EXERCISE OBJECTIVE: Pull out each line of the records that contains the string "location". Treat uppercase and lowercase as different.

--- start of RECORDS SHOWN ---

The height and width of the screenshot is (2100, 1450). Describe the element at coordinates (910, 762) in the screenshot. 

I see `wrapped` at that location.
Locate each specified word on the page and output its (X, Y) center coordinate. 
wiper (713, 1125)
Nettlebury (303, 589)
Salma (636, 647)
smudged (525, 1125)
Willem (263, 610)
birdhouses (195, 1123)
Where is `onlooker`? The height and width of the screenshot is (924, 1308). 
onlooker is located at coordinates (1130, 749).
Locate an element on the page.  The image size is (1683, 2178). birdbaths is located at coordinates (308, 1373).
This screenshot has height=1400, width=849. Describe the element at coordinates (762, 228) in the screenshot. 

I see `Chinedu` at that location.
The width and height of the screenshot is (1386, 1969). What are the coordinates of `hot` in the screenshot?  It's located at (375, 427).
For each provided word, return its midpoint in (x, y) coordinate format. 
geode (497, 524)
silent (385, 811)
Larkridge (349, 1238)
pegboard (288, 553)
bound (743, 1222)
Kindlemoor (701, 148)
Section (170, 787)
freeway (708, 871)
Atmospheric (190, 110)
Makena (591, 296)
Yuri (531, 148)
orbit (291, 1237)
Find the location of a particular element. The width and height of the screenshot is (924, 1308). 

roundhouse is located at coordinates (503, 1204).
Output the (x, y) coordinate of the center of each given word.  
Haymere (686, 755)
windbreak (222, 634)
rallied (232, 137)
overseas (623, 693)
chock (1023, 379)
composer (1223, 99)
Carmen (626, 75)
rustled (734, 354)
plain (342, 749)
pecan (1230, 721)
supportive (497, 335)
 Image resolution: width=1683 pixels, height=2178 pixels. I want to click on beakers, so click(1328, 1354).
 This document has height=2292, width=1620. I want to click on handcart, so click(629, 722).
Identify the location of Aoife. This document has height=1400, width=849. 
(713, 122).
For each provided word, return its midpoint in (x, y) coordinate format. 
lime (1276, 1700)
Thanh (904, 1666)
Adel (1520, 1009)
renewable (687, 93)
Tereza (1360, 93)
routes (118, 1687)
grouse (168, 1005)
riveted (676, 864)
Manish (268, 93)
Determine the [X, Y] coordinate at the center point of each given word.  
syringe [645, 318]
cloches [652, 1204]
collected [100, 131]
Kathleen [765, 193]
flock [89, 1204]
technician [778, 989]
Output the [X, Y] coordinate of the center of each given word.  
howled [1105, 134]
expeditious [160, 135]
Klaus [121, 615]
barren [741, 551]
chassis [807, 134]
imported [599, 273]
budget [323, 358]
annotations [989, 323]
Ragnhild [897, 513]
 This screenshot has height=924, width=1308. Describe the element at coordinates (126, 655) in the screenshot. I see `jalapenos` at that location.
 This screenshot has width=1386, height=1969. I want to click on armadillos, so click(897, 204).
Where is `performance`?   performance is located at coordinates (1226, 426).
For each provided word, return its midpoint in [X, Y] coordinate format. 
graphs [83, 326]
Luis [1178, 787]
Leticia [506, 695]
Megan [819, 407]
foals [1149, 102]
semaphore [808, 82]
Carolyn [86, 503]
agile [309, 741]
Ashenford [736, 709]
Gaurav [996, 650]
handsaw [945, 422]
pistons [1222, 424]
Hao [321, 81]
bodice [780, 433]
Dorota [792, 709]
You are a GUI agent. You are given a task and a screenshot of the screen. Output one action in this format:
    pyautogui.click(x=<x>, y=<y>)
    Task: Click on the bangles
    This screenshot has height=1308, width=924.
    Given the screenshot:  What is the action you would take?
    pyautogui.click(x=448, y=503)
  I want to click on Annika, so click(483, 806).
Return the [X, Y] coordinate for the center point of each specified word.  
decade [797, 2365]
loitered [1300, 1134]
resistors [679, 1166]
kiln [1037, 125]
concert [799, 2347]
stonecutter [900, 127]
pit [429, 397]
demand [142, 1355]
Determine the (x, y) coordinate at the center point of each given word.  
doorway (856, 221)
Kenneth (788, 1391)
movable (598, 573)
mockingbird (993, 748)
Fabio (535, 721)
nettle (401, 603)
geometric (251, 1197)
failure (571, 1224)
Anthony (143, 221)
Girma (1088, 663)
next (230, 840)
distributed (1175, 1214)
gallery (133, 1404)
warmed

--- end of RECORDS SHOWN ---

COMPLETE RESPONSE:
I see `wrapped` at that location.
I see `Chinedu` at that location.
Find the location of a particular element. The width and height of the screenshot is (924, 1308). 
Identify the location of Aoife. This document has height=1400, width=849. 
 This screenshot has height=924, width=1308. Describe the element at coordinates (126, 655) in the screenshot. I see `jalapenos` at that location.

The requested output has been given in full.